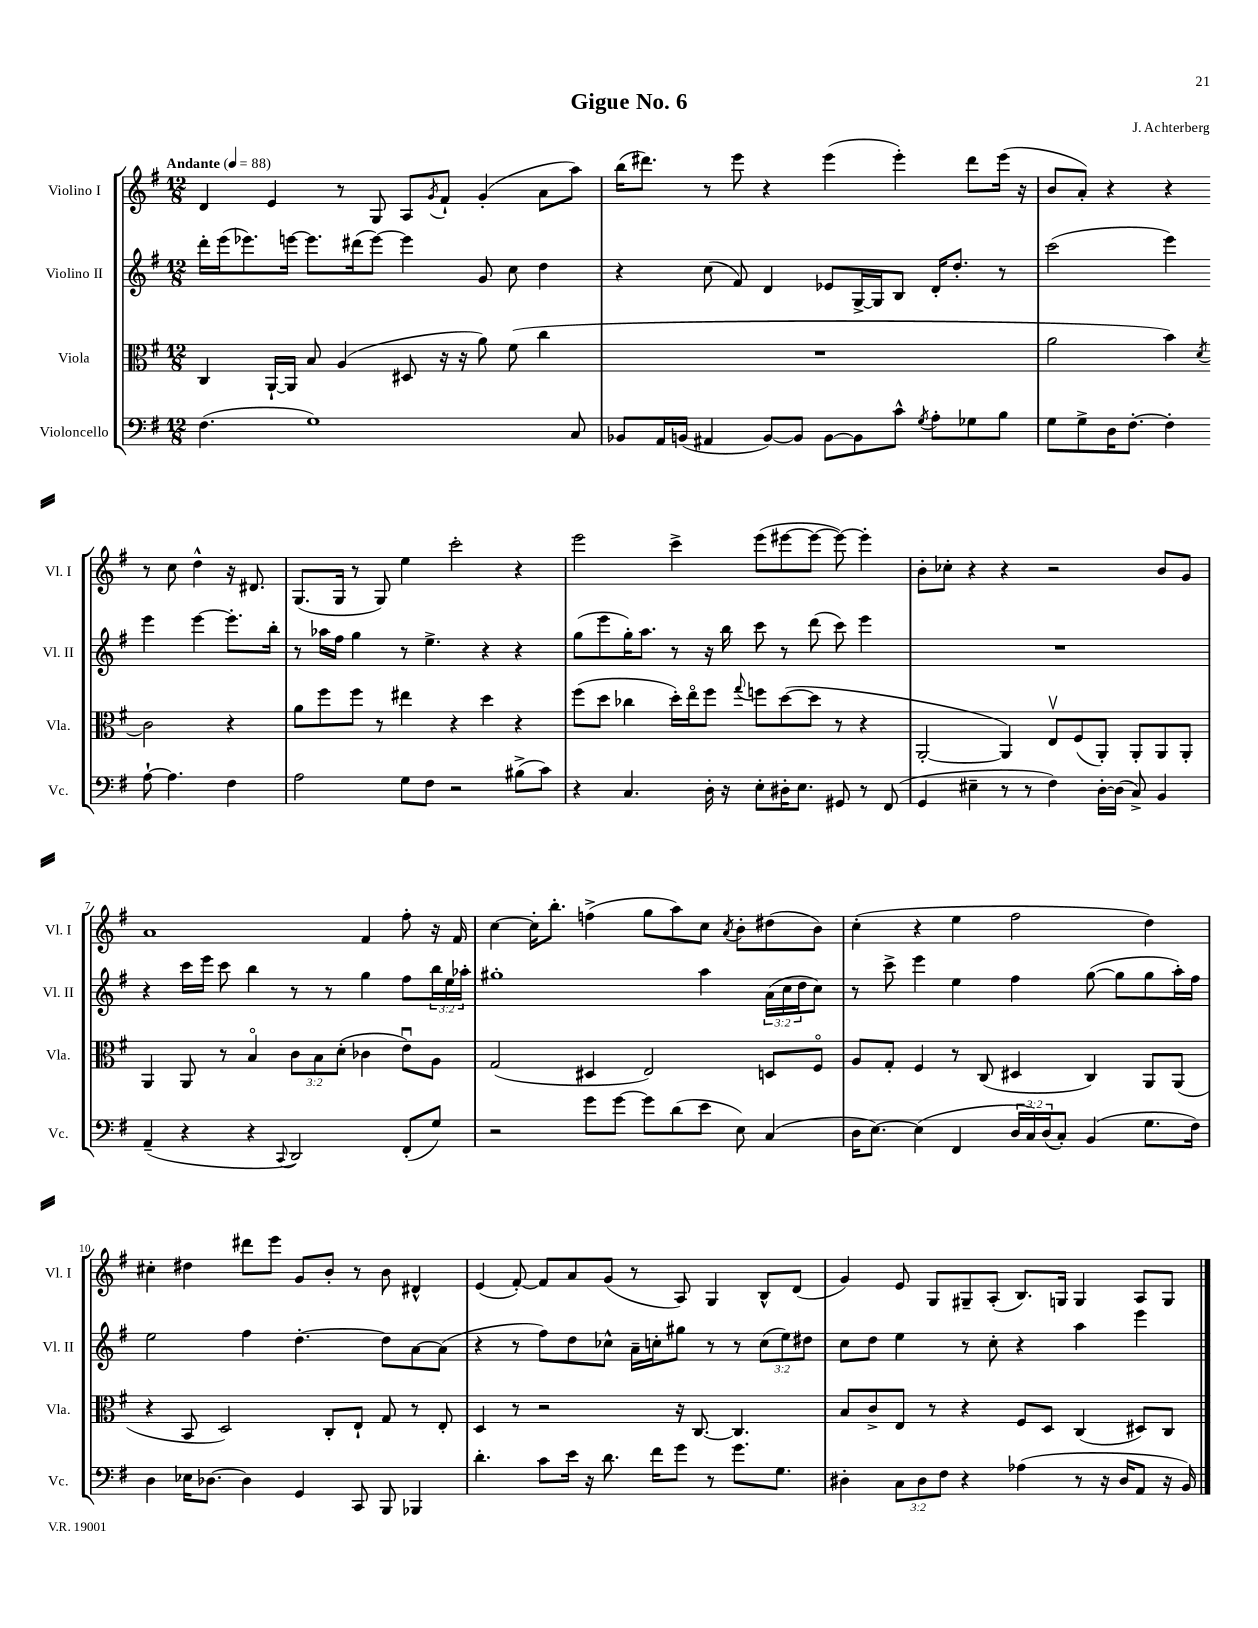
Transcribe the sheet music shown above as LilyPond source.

\header { title = "Gigue No. 6" composer = "J. Achterberg" }
<<
\new StaffGroup <<
\new Staff = "s0" \with { instrumentName = "Violino I" shortInstrumentName = "Vl. I" } {
    \clef treble \key g \major \numericTimeSignature \time 12/8 \tempo "Andante" 4 = 88
    d'4 e'4 r8 g8 a8 \acciaccatura { g'8 } fis'8-! g'4-.( a'8 a''8) |
    b''16( dis'''8.) r8 e'''8 r4 e'''4( e'''4-.) dis'''8 e'''16( r16 |
    b'8 a'8-.) r4 r4 r8 c''8 d''4-^ r16 dis'8. |
    g8.( g16 r8 g8) e''4 c'''2-. r4 |
    e'''2 c'''4-> e'''8( eis'''8~ eis'''8~ eis'''8~) eis'''4-. |
    b'8-. ces''8-. r4 r4 r2 b'8 g'8 |
    a'1 fis'4 fis''8-. r16 fis'16 |
    c''4~ c''16-. b''8.-. f''4->( g''8 a''8) c''8 \acciaccatura { a'8 } b'8-. dis''8( b'8) |
    c''4-.( r4 e''4 fis''2 d''4) |
    cis''4-. dis''4 dis'''8 e'''8 g'8 b'8-. r8 b'8 dis'4-^ |
    e'4( fis'8~-.) fis'8 a'8 g'8( r8 a8) g4 b8-^ d'8( |
    g'4) e'8 g8 gis8-- a8-.( b8.) g16 g4 a8 g8 \bar "|." |
}
\new Staff = "s1" \with { instrumentName = "Violino II" shortInstrumentName = "Vl. II" } {
    \clef treble \key g \major \numericTimeSignature \time 12/8 \override Staff.TupletNumber.text = #tuplet-number::calc-fraction-text
    d'''16-. e'''16( ees'''8.) e'''16~ e'''8. dis'''16( e'''8~) e'''4 g'8 c''8 d''4 |
    r4 c''8( fis'8) d'4 ees'8 g16~-> g16 b8 d'16-. d''8.-. r8 |
    c'''2( e'''4) e'''4 e'''4~ e'''8.-. b''16-. |
    r8 aes''16 fis''16 g''4 r8 e''4.-> r4 r4 |
    g''8( e'''8 g''16-.) a''8. r8 r16 b''16 c'''8 r8 d'''8( c'''8) e'''4 |
    R1. |
    r4 c'''16 e'''16 c'''8 b''4 r8 r8 g''4 fis''8 \tuplet 3/2 { b''16 e''16 aes''16-. } |
    gis''1-. a''4 \tuplet 3/2 { a'16( c''16 d''16 } c''8) |
    r8 c'''8-> e'''4 e''4 fis''4 g''8~( g''8 g''8 a''16-.) fis''16 |
    e''2 fis''4 d''4.~-. d''8 a'8~ a'8( |
    r4 r8 fis''8) d''8 ces''8-^ a'16-- c''16-. gis''8 r8 r8 \tuplet 3/2 { c''8( e''8) dis''8 } |
    c''8 d''8 e''4 r8 c''8-. r4 a''4 e'''4 \bar "|." |
}
\new Staff = "s2" \with { instrumentName = "Viola" shortInstrumentName = "Vla." } {
    \clef alto \key g \major \numericTimeSignature \time 12/8 \override Staff.TupletNumber.text = #tuplet-number::calc-fraction-text
    c4 a,16~-! a,16 b8 a4( dis8 r16 r16 a'8) fis'8( c''4 |
    R1. |
    a'2 b'4) \acciaccatura { d'8 } c'2 r4 |
    a'8 fis''8 fis''8 r8 eis''4 r4 d''4 r4 |
    fis''8( d''8 ces''4 d''16-.) e''16\flageolet fis''8 \appoggiatura { g''8 } f''8 d''8~( d''8 r8 r4 |
    a,2~-. a,4) e8\upbow fis8( a,8-.) a,8-. a,8 a,8-. |
    a,4 a,8 r8 b4\flageolet \tuplet 3/2 { c'8 b8 d'8-.( } ces'4 e'8\downbow) a8 |
    g2( dis4 e2) d8 fis8\flageolet |
    a8 g8-. fis4 r8 c8( dis4 c4) a,8 a,8( |
    r4 b,8 d2) c8-. e8-! g8 r8 e8-. |
    d4 r8 r2 r16 c8.~ c4. |
    b8 c'8-> e8 r8 r4 fis8 d8 c4( dis8) c8 \bar "|." |
}
\new Staff = "s3" \with { instrumentName = "Violoncello" shortInstrumentName = "Vc." } {
    \clef bass \key g \major \numericTimeSignature \time 12/8 \override Staff.TupletNumber.text = #tuplet-number::calc-fraction-text
    fis4.( g1) c8 |
    bes,8 a,16 b,16( ais,4 b,8~) b,8 b,8~ b,8 c'8-^ \acciaccatura { g8 } a8-. ges8 b8 |
    g8 g8-> d16 fis8.~-. fis4-. a8~-! a4. fis4 |
    a2 g8 fis8 r2 bis8->( c'8) |
    r4 c4. d16-. r16 e8-. dis16-. e8. gis,8 r8 fis,8( |
    g,4 eis4-- r8 r8 fis4) d16~-. d16( c8->) b,4 |
    a,4--( r4 r4 \appoggiatura { c,8 } d,2) fis,8-.( g8) |
    r2 g'8 g'8~ g'8 d'8( e'8 e8) c4( |
    d16 e8.~) e4( fis,4 \tuplet 3/2 { d16 c16) d16( } c8-.) b,4( g8. fis16) |
    d4 ees16 des8.~ des4 g,4 c,8 b,,8 bes,,4 |
    d'4.-. c'8 e'16 r16 d'8. fis'16 g'8 r8 g'8. g8. |
    dis4-. \tuplet 3/2 { c8 dis8 fis8 } r4 aes4( r8 r16 dis16 a,8 r16 b,16) \bar "|." |
}
>>
>>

----

SET EXERCISE. Report how many lines in the items above contain the string "fraction", with case counting. Give only the number.

COMPLETE RESPONSE. 3